● **TASK TO CARRY OUT**
Pull every line that includes the word "none" out of the data below and copy it.

● **WORKING DATA**
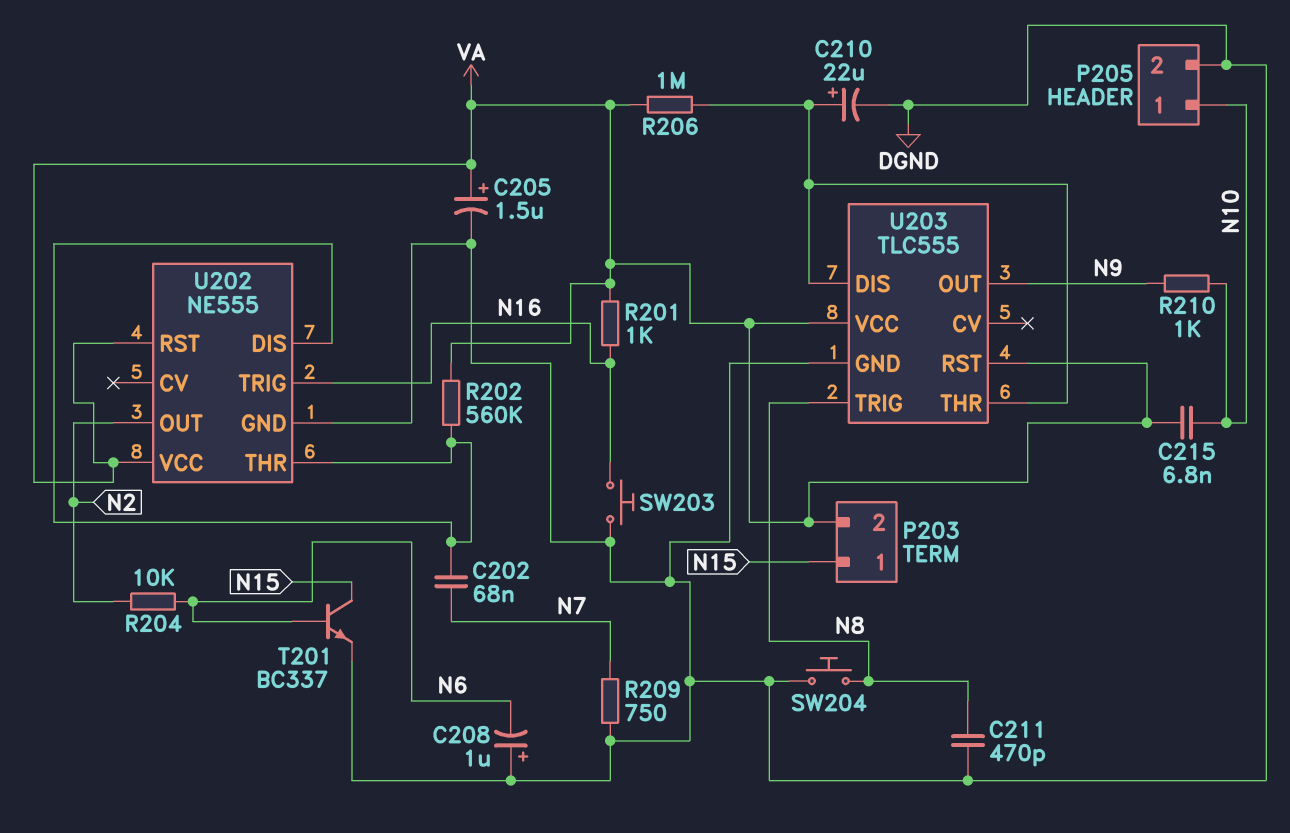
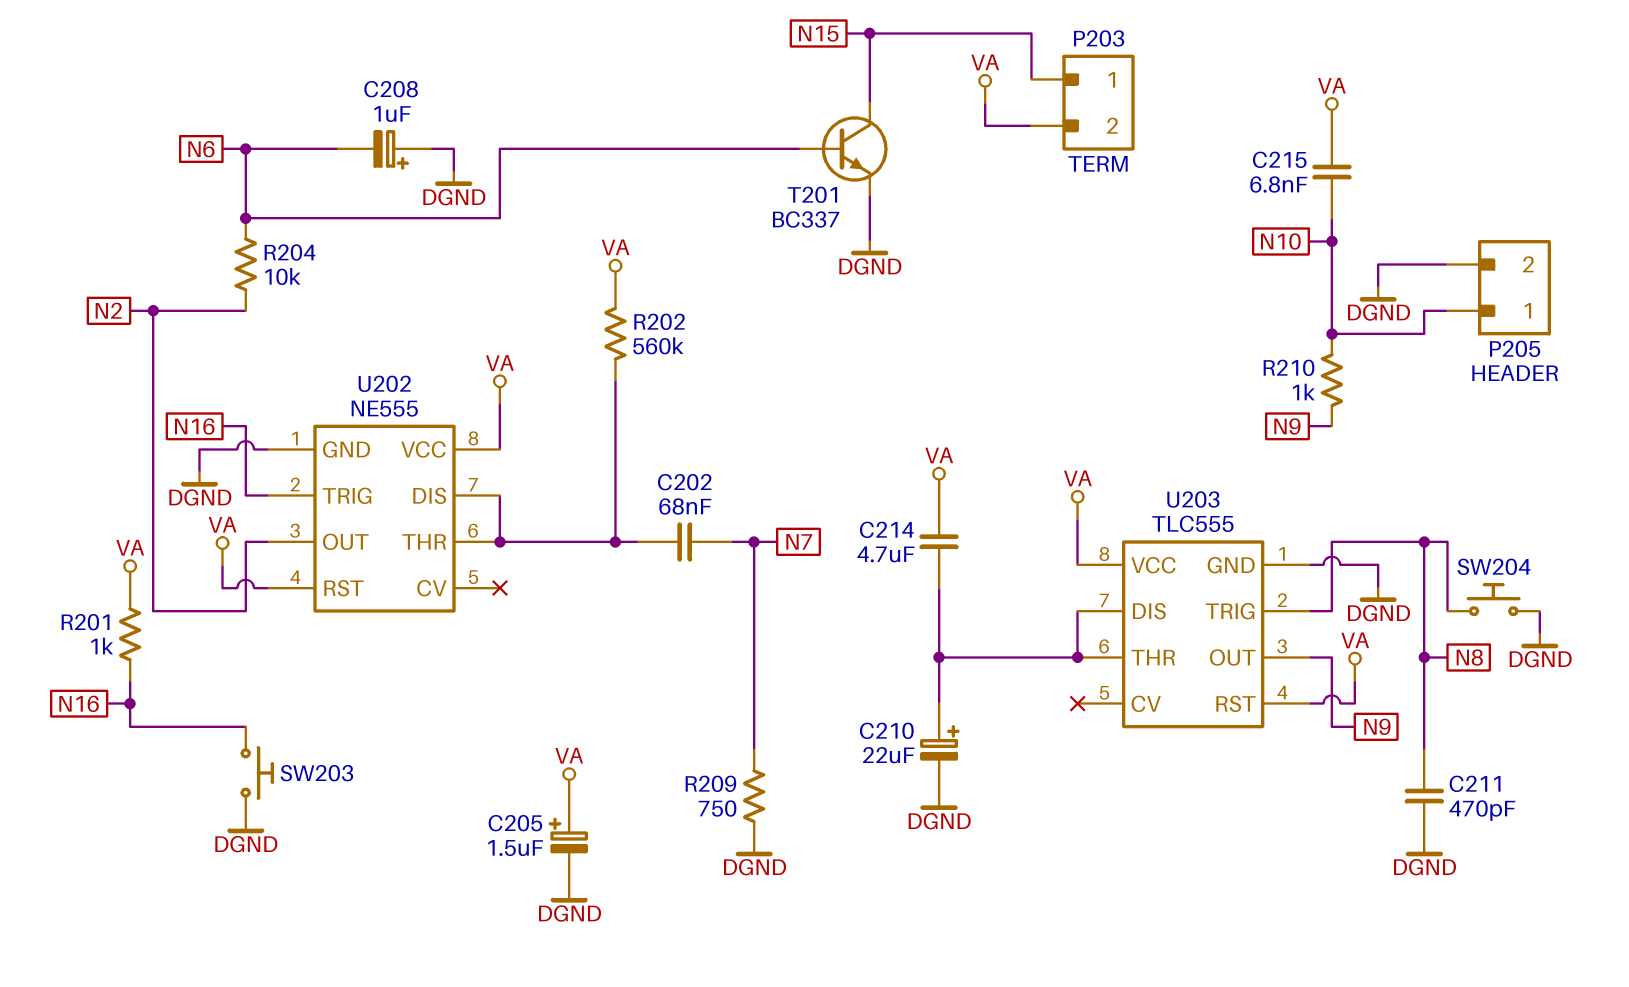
C214: none -> 4.7uF (U203/DIS, VA)
R206: 1M (U203/DIS, VA) -> none

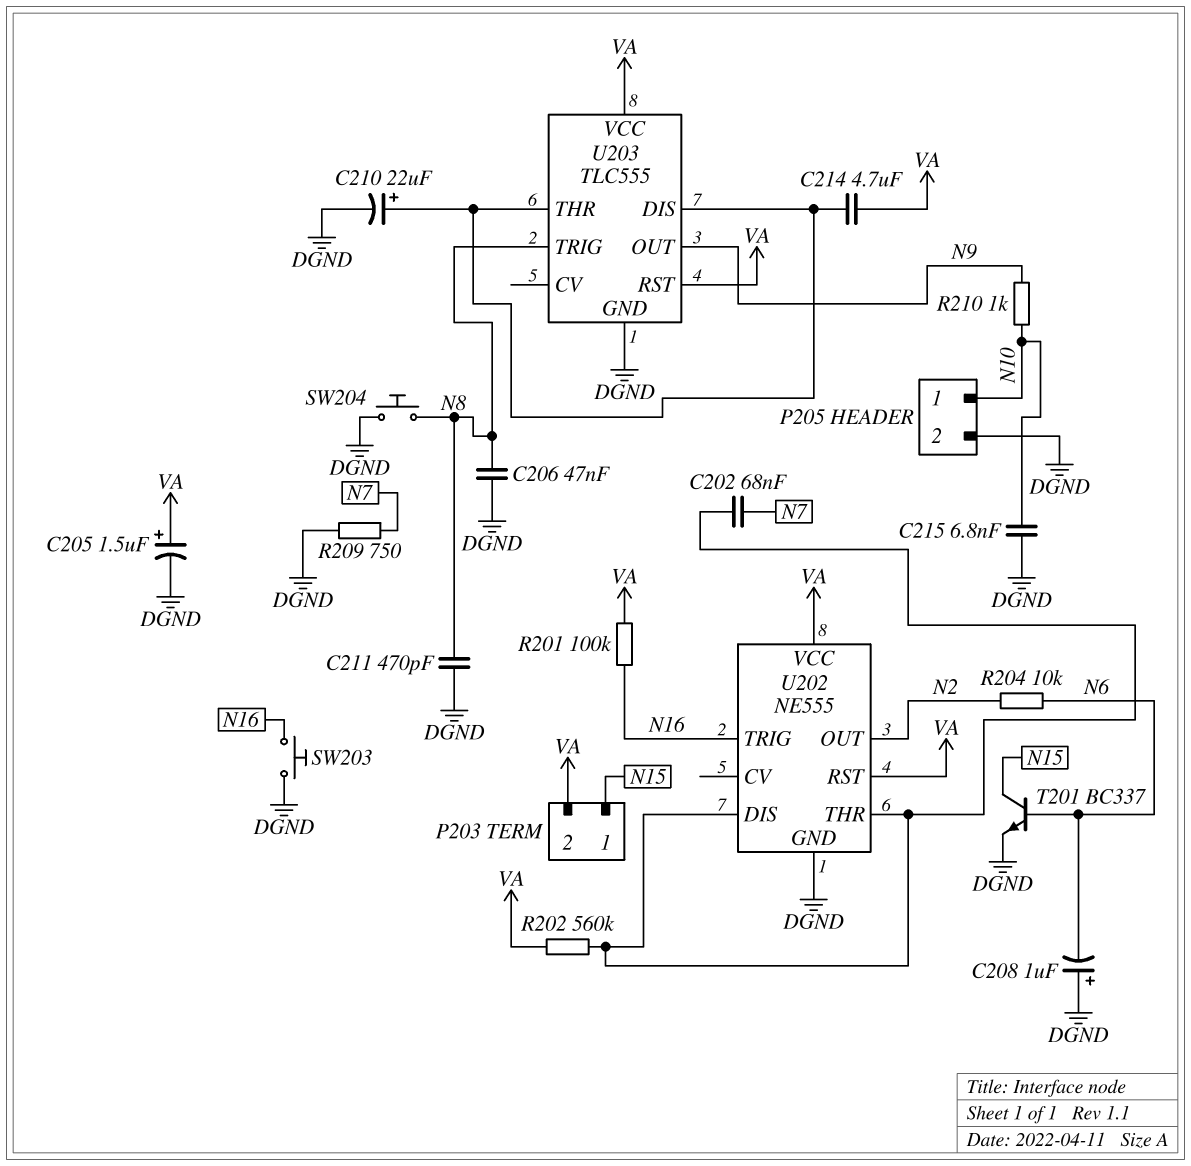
C206: none -> 47nF (DGND, N8)
C215: 6.8nF (N10, VA) -> 6.8nF (DGND, N10)
R201: 1k (N16, VA) -> 100k (N16, VA)

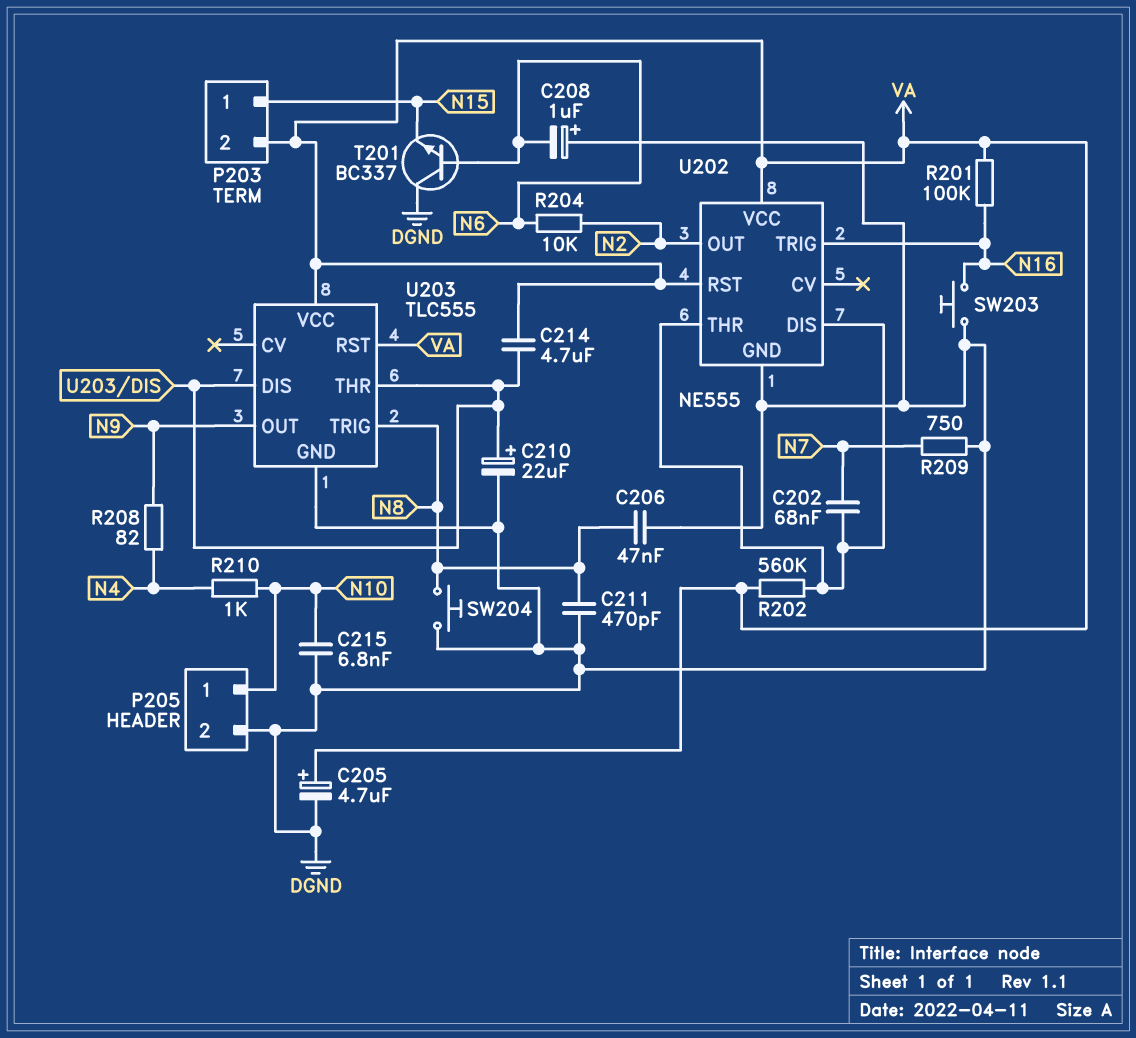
C205: 1.5uF (plus VA, minus DGND) -> 4.7uF (plus VA, minus DGND)
R208: none -> 82 (N4, N9)
R210: 1k (N9, N10) -> 1k (N4, N10)
T201: NPN BC337 (B N6, C N15, E DGND) -> NPN BC337 (B N6, C DGND, E N15)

● **THE ANSWER**
C214: none -> 4.7uF (U203/DIS, VA)
R206: 1M (U203/DIS, VA) -> none
C206: none -> 47nF (DGND, N8)
R208: none -> 82 (N4, N9)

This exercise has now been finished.